INFORMATION SUPPLIED:
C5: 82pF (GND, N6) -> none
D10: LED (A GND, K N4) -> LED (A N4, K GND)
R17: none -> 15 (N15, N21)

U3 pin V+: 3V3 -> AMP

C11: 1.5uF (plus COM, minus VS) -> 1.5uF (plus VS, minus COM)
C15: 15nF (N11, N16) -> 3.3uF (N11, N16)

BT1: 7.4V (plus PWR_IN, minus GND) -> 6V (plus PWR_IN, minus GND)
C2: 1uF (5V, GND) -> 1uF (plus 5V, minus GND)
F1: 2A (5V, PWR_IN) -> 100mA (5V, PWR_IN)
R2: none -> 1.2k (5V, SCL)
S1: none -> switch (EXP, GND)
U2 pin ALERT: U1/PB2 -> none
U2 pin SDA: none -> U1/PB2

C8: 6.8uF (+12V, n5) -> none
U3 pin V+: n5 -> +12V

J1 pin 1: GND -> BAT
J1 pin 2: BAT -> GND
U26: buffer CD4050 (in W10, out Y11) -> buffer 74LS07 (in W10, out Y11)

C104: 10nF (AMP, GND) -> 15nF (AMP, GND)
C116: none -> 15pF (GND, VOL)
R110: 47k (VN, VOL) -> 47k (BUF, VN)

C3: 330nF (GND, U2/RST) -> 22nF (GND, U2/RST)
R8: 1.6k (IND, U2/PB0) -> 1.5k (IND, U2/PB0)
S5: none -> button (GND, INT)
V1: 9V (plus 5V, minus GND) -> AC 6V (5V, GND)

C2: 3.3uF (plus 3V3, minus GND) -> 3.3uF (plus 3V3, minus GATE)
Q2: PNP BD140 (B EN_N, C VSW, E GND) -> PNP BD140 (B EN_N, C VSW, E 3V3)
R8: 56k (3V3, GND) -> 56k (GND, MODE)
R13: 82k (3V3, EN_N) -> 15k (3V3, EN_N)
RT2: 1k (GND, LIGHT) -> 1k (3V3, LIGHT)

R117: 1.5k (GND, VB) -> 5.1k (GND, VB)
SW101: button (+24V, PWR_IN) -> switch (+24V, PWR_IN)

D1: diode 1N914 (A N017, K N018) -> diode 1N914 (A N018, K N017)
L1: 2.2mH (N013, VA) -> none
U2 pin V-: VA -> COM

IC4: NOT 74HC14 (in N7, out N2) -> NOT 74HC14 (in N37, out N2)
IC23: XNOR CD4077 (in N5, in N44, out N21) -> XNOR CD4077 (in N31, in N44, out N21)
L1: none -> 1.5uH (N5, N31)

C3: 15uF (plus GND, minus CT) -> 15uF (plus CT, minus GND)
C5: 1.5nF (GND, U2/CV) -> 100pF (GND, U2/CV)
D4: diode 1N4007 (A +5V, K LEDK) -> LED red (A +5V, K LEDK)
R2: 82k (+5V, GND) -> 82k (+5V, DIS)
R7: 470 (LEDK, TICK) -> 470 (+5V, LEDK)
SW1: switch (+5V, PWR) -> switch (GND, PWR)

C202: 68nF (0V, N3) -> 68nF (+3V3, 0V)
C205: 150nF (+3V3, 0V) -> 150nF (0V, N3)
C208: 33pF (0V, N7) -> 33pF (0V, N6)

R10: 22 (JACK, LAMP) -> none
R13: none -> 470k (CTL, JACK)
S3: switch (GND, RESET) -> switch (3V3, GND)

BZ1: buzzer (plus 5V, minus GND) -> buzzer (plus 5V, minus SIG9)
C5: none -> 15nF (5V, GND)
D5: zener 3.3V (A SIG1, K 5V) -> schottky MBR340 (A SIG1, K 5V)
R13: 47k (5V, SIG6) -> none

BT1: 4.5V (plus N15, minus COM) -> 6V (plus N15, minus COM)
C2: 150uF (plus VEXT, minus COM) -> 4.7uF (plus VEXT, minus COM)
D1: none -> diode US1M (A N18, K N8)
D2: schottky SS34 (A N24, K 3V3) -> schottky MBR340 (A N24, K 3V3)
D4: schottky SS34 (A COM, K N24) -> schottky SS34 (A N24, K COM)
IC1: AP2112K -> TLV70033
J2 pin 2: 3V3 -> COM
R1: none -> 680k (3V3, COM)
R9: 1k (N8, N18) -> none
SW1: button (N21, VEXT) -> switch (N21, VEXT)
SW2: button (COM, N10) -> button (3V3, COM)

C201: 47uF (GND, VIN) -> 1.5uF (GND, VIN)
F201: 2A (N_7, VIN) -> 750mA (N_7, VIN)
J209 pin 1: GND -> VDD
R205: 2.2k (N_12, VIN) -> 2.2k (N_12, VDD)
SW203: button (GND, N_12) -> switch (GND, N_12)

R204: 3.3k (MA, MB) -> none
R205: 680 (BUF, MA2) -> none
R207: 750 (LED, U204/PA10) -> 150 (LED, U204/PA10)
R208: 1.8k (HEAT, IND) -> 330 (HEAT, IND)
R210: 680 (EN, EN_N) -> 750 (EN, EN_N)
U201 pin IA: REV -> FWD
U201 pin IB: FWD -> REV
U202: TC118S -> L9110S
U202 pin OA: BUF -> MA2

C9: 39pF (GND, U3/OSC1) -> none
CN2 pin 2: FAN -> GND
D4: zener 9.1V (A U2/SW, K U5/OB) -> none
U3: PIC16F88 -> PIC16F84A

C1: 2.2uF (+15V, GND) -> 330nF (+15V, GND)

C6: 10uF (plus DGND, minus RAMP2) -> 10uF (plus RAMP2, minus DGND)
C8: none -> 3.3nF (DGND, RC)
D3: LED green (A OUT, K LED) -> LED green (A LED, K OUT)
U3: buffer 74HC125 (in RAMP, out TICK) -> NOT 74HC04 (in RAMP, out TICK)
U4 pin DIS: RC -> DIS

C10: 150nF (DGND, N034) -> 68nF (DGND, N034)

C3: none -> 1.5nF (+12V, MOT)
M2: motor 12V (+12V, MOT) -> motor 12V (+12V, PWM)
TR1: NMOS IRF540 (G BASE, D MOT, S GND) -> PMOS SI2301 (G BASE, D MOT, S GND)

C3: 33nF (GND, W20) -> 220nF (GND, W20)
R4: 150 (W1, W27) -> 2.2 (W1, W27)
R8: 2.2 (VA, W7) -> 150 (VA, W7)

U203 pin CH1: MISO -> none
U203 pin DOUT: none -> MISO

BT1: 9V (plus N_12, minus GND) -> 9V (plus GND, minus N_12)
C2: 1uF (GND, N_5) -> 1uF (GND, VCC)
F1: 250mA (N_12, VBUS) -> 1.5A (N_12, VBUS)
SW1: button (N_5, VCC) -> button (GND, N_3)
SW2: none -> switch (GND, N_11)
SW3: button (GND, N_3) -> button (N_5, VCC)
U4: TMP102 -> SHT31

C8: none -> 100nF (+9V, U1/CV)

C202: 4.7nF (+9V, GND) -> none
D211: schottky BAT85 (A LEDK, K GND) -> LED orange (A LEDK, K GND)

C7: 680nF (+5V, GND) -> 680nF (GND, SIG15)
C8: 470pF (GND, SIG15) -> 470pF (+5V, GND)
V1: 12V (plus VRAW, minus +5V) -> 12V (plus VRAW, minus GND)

EXERCISE GOAL:
Each of the records is to be written out again exactly.

RESPONSE:
C5: 82pF (GND, N6) -> none
D10: LED (A GND, K N4) -> LED (A N4, K GND)
R17: none -> 15 (N15, N21)

U3 pin V+: 3V3 -> AMP

C11: 1.5uF (plus COM, minus VS) -> 1.5uF (plus VS, minus COM)
C15: 15nF (N11, N16) -> 3.3uF (N11, N16)

BT1: 7.4V (plus PWR_IN, minus GND) -> 6V (plus PWR_IN, minus GND)
C2: 1uF (5V, GND) -> 1uF (plus 5V, minus GND)
F1: 2A (5V, PWR_IN) -> 100mA (5V, PWR_IN)
R2: none -> 1.2k (5V, SCL)
S1: none -> switch (EXP, GND)
U2 pin ALERT: U1/PB2 -> none
U2 pin SDA: none -> U1/PB2

C8: 6.8uF (+12V, n5) -> none
U3 pin V+: n5 -> +12V

J1 pin 1: GND -> BAT
J1 pin 2: BAT -> GND
U26: buffer CD4050 (in W10, out Y11) -> buffer 74LS07 (in W10, out Y11)

C104: 10nF (AMP, GND) -> 15nF (AMP, GND)
C116: none -> 15pF (GND, VOL)
R110: 47k (VN, VOL) -> 47k (BUF, VN)

C3: 330nF (GND, U2/RST) -> 22nF (GND, U2/RST)
R8: 1.6k (IND, U2/PB0) -> 1.5k (IND, U2/PB0)
S5: none -> button (GND, INT)
V1: 9V (plus 5V, minus GND) -> AC 6V (5V, GND)

C2: 3.3uF (plus 3V3, minus GND) -> 3.3uF (plus 3V3, minus GATE)
Q2: PNP BD140 (B EN_N, C VSW, E GND) -> PNP BD140 (B EN_N, C VSW, E 3V3)
R8: 56k (3V3, GND) -> 56k (GND, MODE)
R13: 82k (3V3, EN_N) -> 15k (3V3, EN_N)
RT2: 1k (GND, LIGHT) -> 1k (3V3, LIGHT)

R117: 1.5k (GND, VB) -> 5.1k (GND, VB)
SW101: button (+24V, PWR_IN) -> switch (+24V, PWR_IN)

D1: diode 1N914 (A N017, K N018) -> diode 1N914 (A N018, K N017)
L1: 2.2mH (N013, VA) -> none
U2 pin V-: VA -> COM

IC4: NOT 74HC14 (in N7, out N2) -> NOT 74HC14 (in N37, out N2)
IC23: XNOR CD4077 (in N5, in N44, out N21) -> XNOR CD4077 (in N31, in N44, out N21)
L1: none -> 1.5uH (N5, N31)

C3: 15uF (plus GND, minus CT) -> 15uF (plus CT, minus GND)
C5: 1.5nF (GND, U2/CV) -> 100pF (GND, U2/CV)
D4: diode 1N4007 (A +5V, K LEDK) -> LED red (A +5V, K LEDK)
R2: 82k (+5V, GND) -> 82k (+5V, DIS)
R7: 470 (LEDK, TICK) -> 470 (+5V, LEDK)
SW1: switch (+5V, PWR) -> switch (GND, PWR)

C202: 68nF (0V, N3) -> 68nF (+3V3, 0V)
C205: 150nF (+3V3, 0V) -> 150nF (0V, N3)
C208: 33pF (0V, N7) -> 33pF (0V, N6)

R10: 22 (JACK, LAMP) -> none
R13: none -> 470k (CTL, JACK)
S3: switch (GND, RESET) -> switch (3V3, GND)

BZ1: buzzer (plus 5V, minus GND) -> buzzer (plus 5V, minus SIG9)
C5: none -> 15nF (5V, GND)
D5: zener 3.3V (A SIG1, K 5V) -> schottky MBR340 (A SIG1, K 5V)
R13: 47k (5V, SIG6) -> none

BT1: 4.5V (plus N15, minus COM) -> 6V (plus N15, minus COM)
C2: 150uF (plus VEXT, minus COM) -> 4.7uF (plus VEXT, minus COM)
D1: none -> diode US1M (A N18, K N8)
D2: schottky SS34 (A N24, K 3V3) -> schottky MBR340 (A N24, K 3V3)
D4: schottky SS34 (A COM, K N24) -> schottky SS34 (A N24, K COM)
IC1: AP2112K -> TLV70033
J2 pin 2: 3V3 -> COM
R1: none -> 680k (3V3, COM)
R9: 1k (N8, N18) -> none
SW1: button (N21, VEXT) -> switch (N21, VEXT)
SW2: button (COM, N10) -> button (3V3, COM)

C201: 47uF (GND, VIN) -> 1.5uF (GND, VIN)
F201: 2A (N_7, VIN) -> 750mA (N_7, VIN)
J209 pin 1: GND -> VDD
R205: 2.2k (N_12, VIN) -> 2.2k (N_12, VDD)
SW203: button (GND, N_12) -> switch (GND, N_12)

R204: 3.3k (MA, MB) -> none
R205: 680 (BUF, MA2) -> none
R207: 750 (LED, U204/PA10) -> 150 (LED, U204/PA10)
R208: 1.8k (HEAT, IND) -> 330 (HEAT, IND)
R210: 680 (EN, EN_N) -> 750 (EN, EN_N)
U201 pin IA: REV -> FWD
U201 pin IB: FWD -> REV
U202: TC118S -> L9110S
U202 pin OA: BUF -> MA2

C9: 39pF (GND, U3/OSC1) -> none
CN2 pin 2: FAN -> GND
D4: zener 9.1V (A U2/SW, K U5/OB) -> none
U3: PIC16F88 -> PIC16F84A

C1: 2.2uF (+15V, GND) -> 330nF (+15V, GND)

C6: 10uF (plus DGND, minus RAMP2) -> 10uF (plus RAMP2, minus DGND)
C8: none -> 3.3nF (DGND, RC)
D3: LED green (A OUT, K LED) -> LED green (A LED, K OUT)
U3: buffer 74HC125 (in RAMP, out TICK) -> NOT 74HC04 (in RAMP, out TICK)
U4 pin DIS: RC -> DIS

C10: 150nF (DGND, N034) -> 68nF (DGND, N034)

C3: none -> 1.5nF (+12V, MOT)
M2: motor 12V (+12V, MOT) -> motor 12V (+12V, PWM)
TR1: NMOS IRF540 (G BASE, D MOT, S GND) -> PMOS SI2301 (G BASE, D MOT, S GND)

C3: 33nF (GND, W20) -> 220nF (GND, W20)
R4: 150 (W1, W27) -> 2.2 (W1, W27)
R8: 2.2 (VA, W7) -> 150 (VA, W7)

U203 pin CH1: MISO -> none
U203 pin DOUT: none -> MISO

BT1: 9V (plus N_12, minus GND) -> 9V (plus GND, minus N_12)
C2: 1uF (GND, N_5) -> 1uF (GND, VCC)
F1: 250mA (N_12, VBUS) -> 1.5A (N_12, VBUS)
SW1: button (N_5, VCC) -> button (GND, N_3)
SW2: none -> switch (GND, N_11)
SW3: button (GND, N_3) -> button (N_5, VCC)
U4: TMP102 -> SHT31

C8: none -> 100nF (+9V, U1/CV)

C202: 4.7nF (+9V, GND) -> none
D211: schottky BAT85 (A LEDK, K GND) -> LED orange (A LEDK, K GND)

C7: 680nF (+5V, GND) -> 680nF (GND, SIG15)
C8: 470pF (GND, SIG15) -> 470pF (+5V, GND)
V1: 12V (plus VRAW, minus +5V) -> 12V (plus VRAW, minus GND)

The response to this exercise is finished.